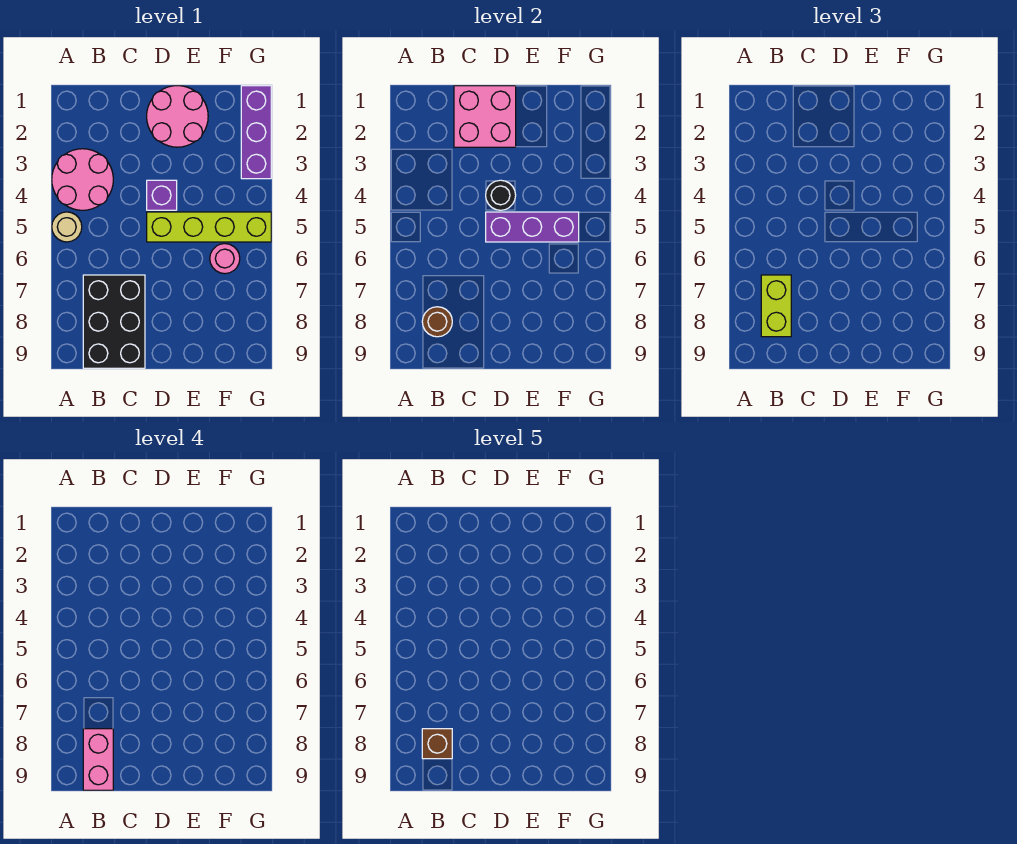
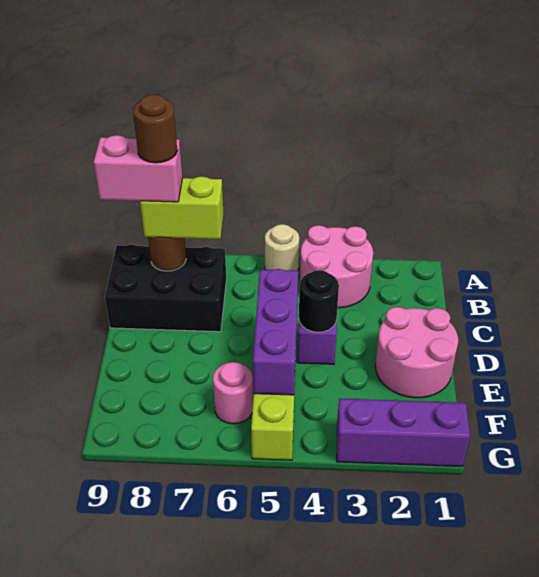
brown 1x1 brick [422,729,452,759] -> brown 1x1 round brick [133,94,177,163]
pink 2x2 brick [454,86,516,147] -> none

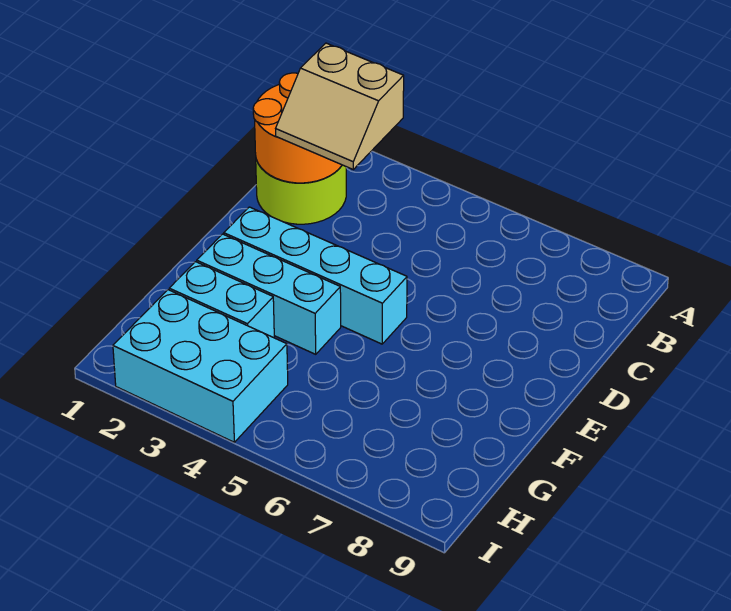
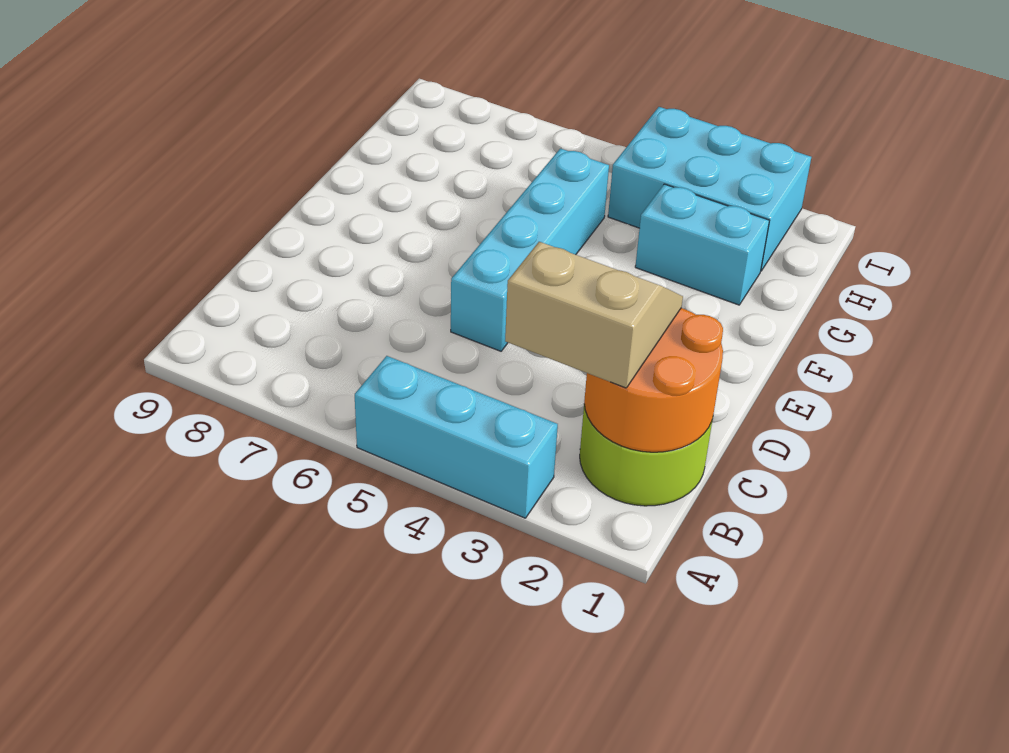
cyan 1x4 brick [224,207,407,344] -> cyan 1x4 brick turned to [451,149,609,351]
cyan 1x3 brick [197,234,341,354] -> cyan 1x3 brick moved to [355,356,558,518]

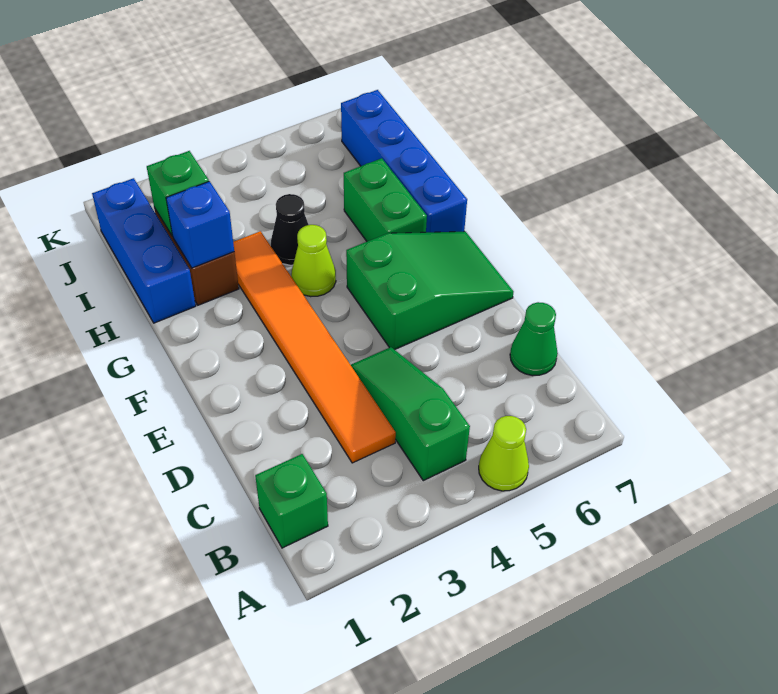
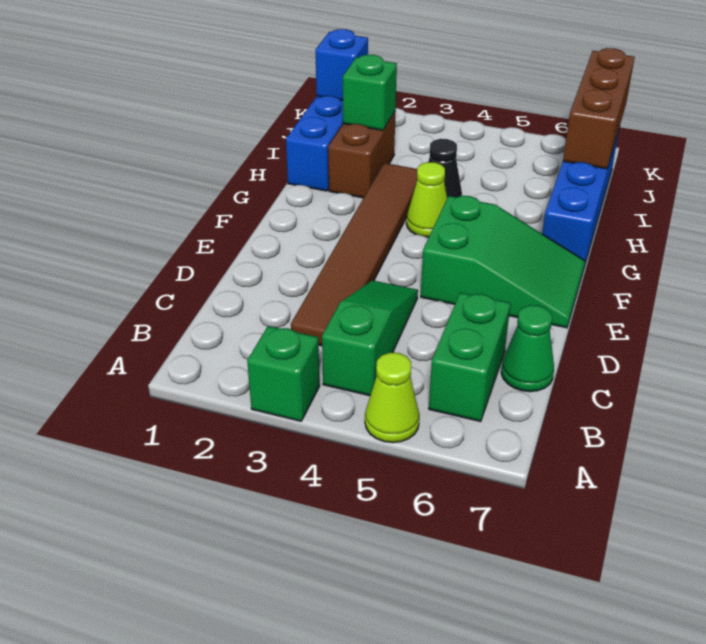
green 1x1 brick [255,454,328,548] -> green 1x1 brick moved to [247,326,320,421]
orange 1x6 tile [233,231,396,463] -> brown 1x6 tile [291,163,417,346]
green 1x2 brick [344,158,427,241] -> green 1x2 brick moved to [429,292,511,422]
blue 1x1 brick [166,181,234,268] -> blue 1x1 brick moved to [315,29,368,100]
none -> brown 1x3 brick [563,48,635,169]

::::

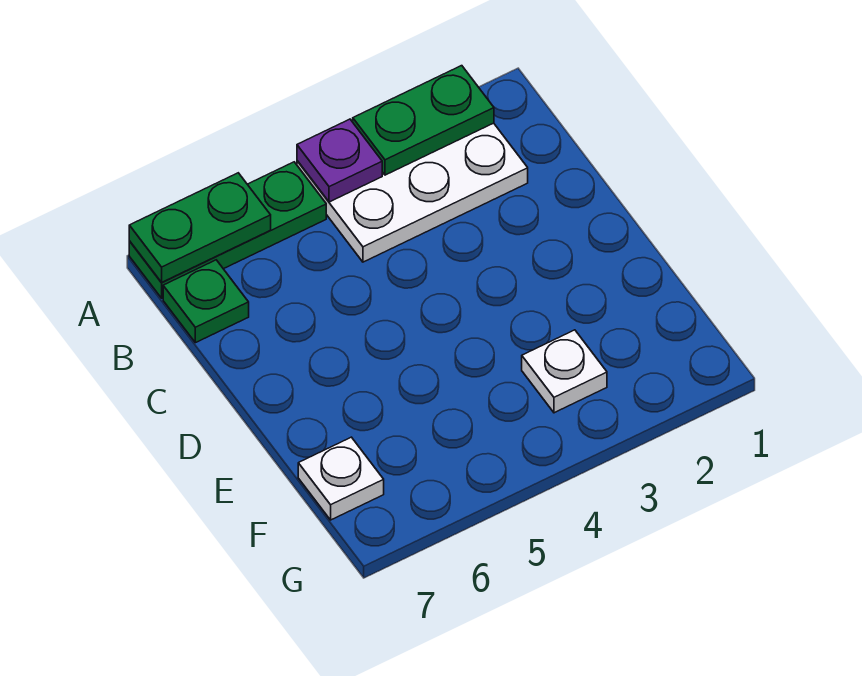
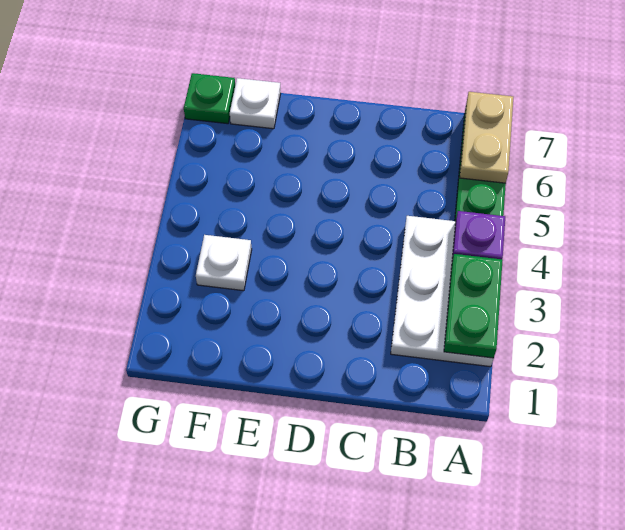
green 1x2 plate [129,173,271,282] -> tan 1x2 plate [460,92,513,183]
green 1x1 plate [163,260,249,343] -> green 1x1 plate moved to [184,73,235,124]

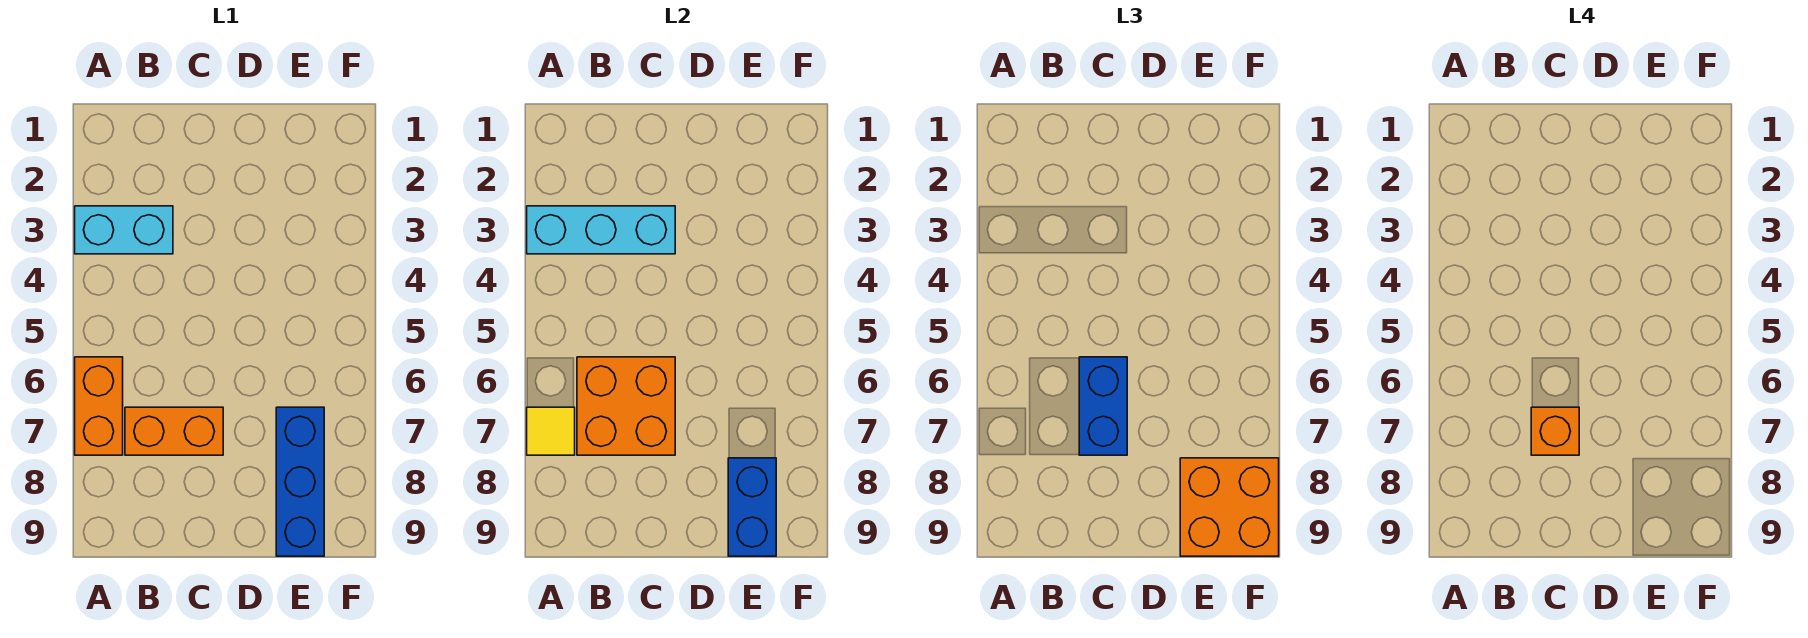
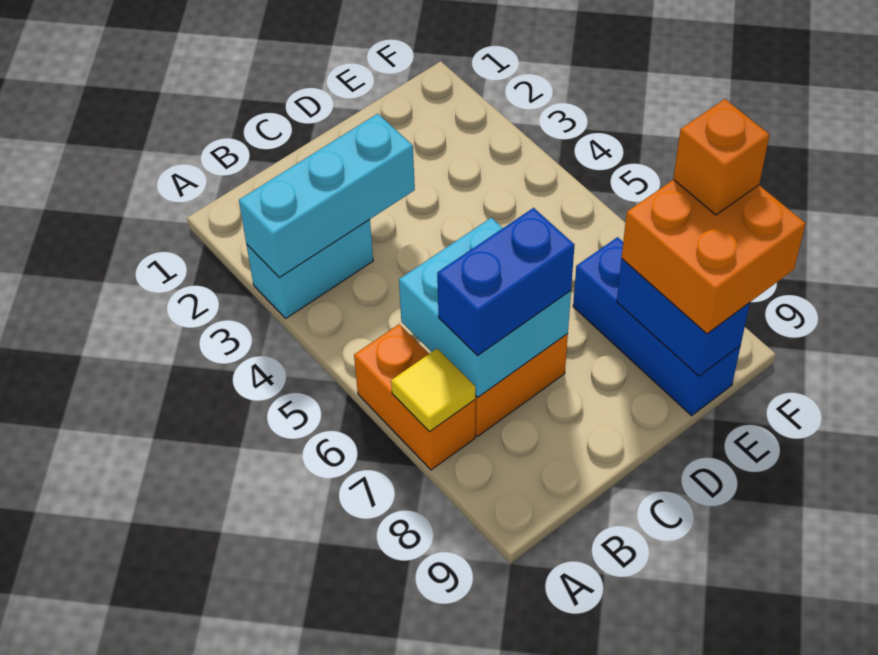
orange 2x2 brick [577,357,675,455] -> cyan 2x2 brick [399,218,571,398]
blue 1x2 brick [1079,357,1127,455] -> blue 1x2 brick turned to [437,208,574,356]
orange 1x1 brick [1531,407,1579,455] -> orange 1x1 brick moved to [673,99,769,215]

::::

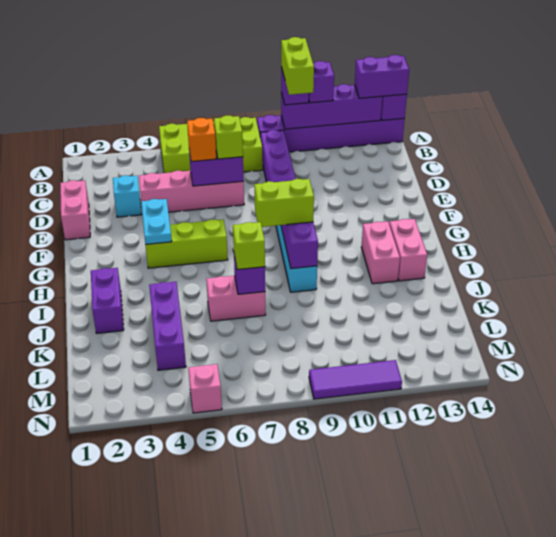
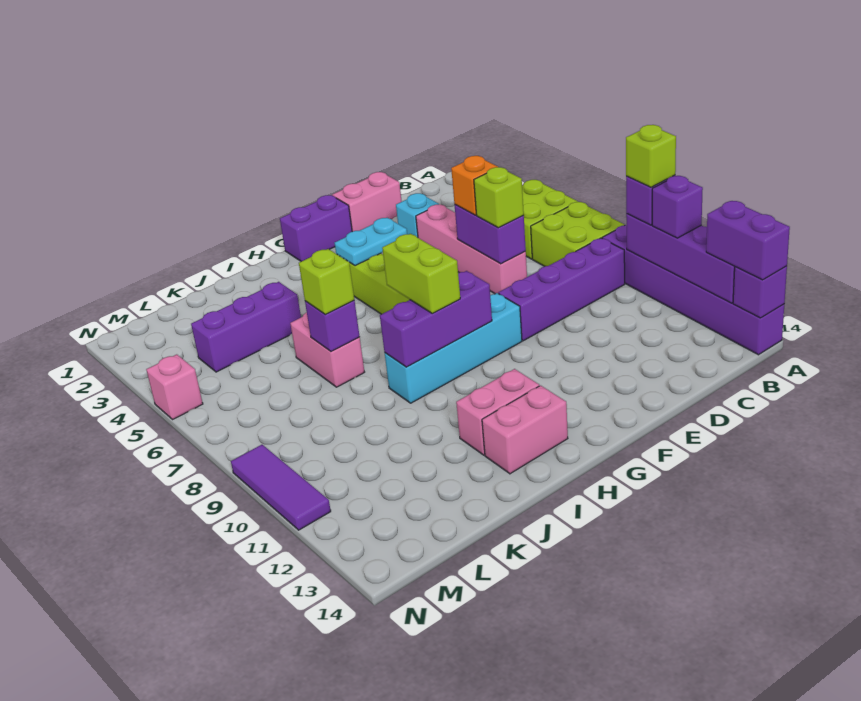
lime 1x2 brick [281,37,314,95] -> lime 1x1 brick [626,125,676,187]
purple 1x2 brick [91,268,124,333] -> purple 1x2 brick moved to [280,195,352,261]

::::

Work to be completed: What you return from the records above should be exactly everything from the line with "brown 1x1 brick" down to the line with "orange 1x6 tile", both kept, and no pictures.

Solution to the exercise:
brown 1x1 brick [422,729,452,759] -> brown 1x1 round brick [133,94,177,163]
pink 2x2 brick [454,86,516,147] -> none

cyan 1x4 brick [224,207,407,344] -> cyan 1x4 brick turned to [451,149,609,351]
cyan 1x3 brick [197,234,341,354] -> cyan 1x3 brick moved to [355,356,558,518]

green 1x1 brick [255,454,328,548] -> green 1x1 brick moved to [247,326,320,421]
orange 1x6 tile [233,231,396,463] -> brown 1x6 tile [291,163,417,346]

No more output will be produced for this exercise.